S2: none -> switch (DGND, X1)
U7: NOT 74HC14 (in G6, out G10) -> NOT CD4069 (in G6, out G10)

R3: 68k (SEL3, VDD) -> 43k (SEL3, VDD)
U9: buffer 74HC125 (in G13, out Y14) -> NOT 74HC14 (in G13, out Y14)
★ ★ ★ ★ ★ ★ ★
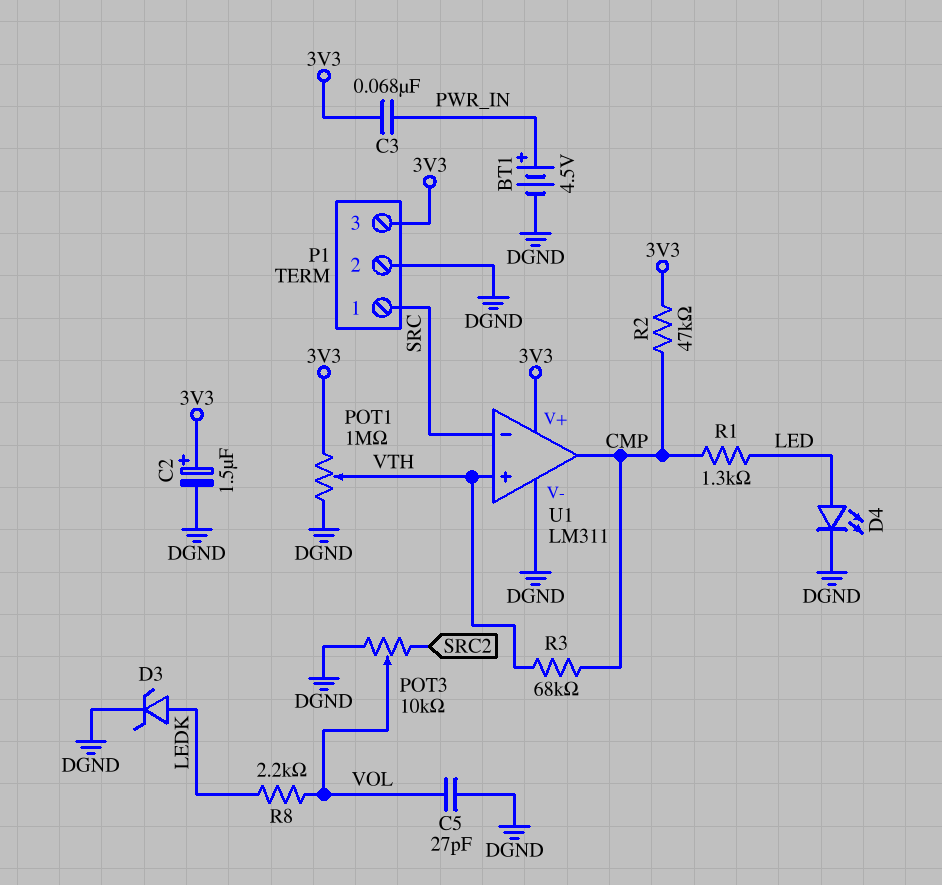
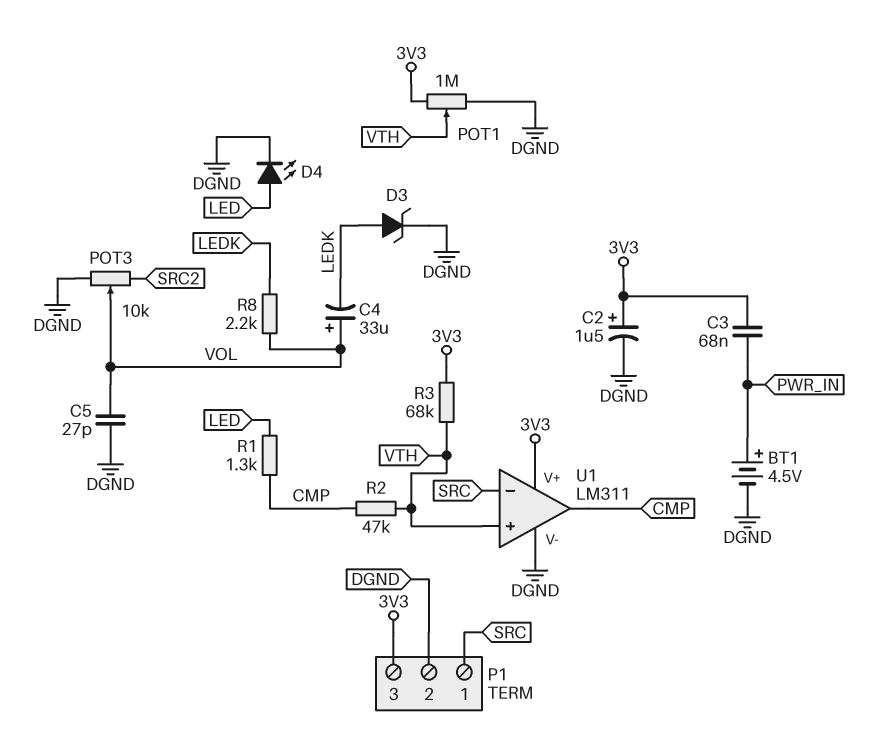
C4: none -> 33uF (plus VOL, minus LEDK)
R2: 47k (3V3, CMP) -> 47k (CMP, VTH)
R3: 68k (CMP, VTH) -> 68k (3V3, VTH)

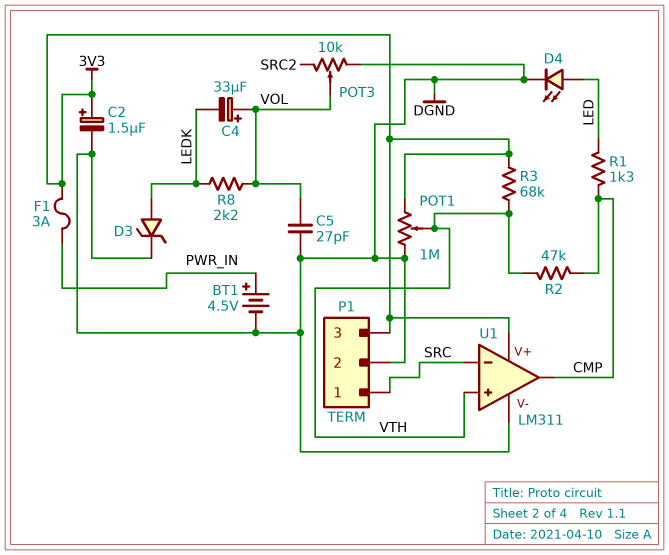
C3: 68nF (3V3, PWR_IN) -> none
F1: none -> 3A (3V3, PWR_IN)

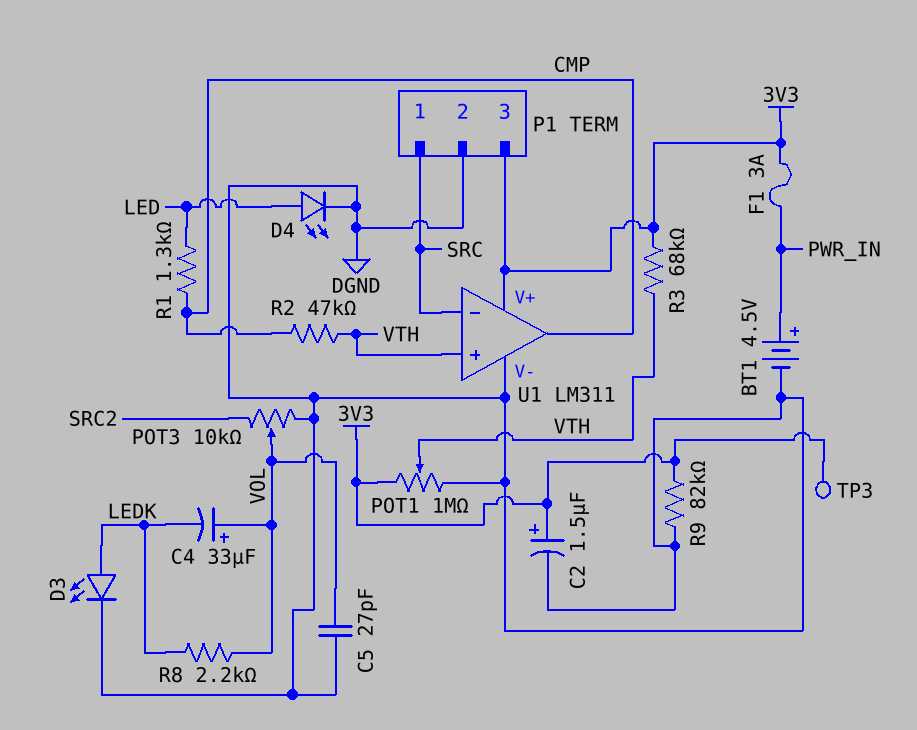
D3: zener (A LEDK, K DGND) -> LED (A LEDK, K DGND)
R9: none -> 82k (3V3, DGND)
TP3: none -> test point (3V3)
★ ★ ★ ★ ★ ★ ★
- Task item:
In the entries above, find the line that contains "R2: 47k (3V3, CMP) -> 47k (CMP, VTH)" and the line that contains "TP3: none -> test point (3V3)". Reproduce exactly those two lines and every line between them, but not the pictures.

- Exercise answer:
R2: 47k (3V3, CMP) -> 47k (CMP, VTH)
R3: 68k (CMP, VTH) -> 68k (3V3, VTH)

C3: 68nF (3V3, PWR_IN) -> none
F1: none -> 3A (3V3, PWR_IN)

D3: zener (A LEDK, K DGND) -> LED (A LEDK, K DGND)
R9: none -> 82k (3V3, DGND)
TP3: none -> test point (3V3)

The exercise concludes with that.